**Work request:** From the data, copy out every line in which the word "gone" appears.

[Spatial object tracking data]
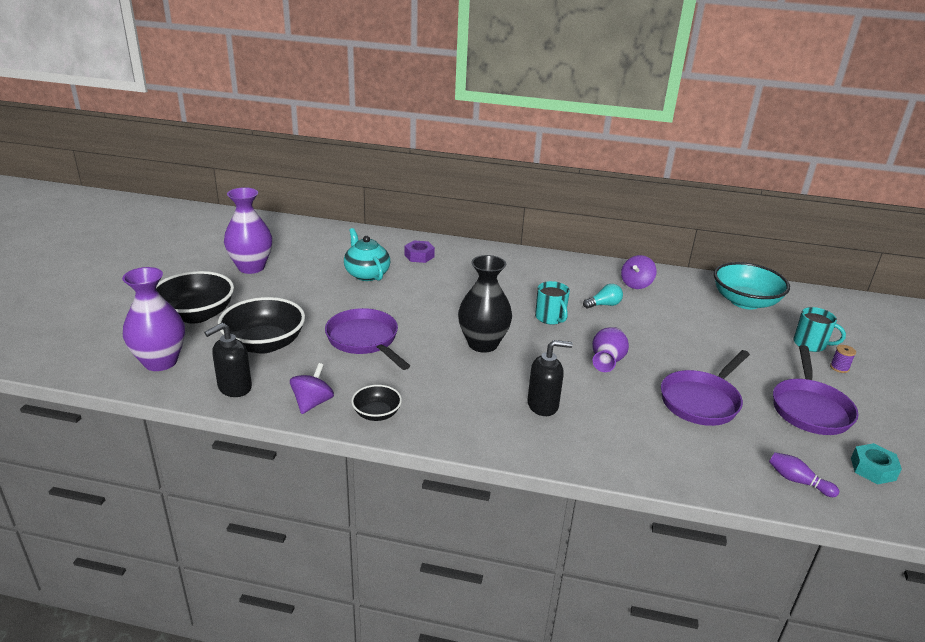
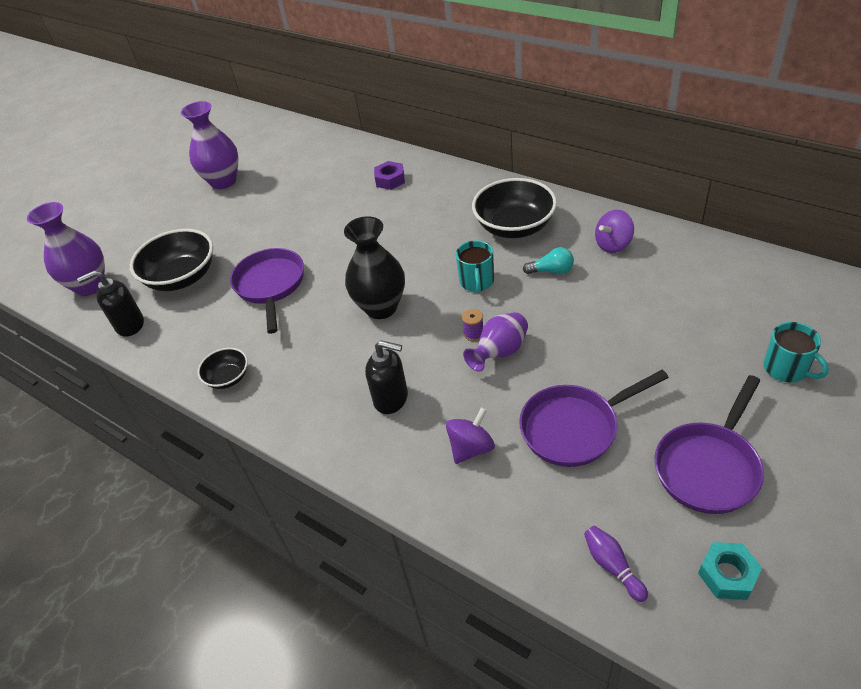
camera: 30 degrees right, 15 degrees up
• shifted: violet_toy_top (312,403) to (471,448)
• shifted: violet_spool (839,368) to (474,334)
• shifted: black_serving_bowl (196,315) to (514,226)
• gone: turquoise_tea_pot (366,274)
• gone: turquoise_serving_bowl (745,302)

**Exercise output:**
• gone: turquoise_tea_pot (366,274)
• gone: turquoise_serving_bowl (745,302)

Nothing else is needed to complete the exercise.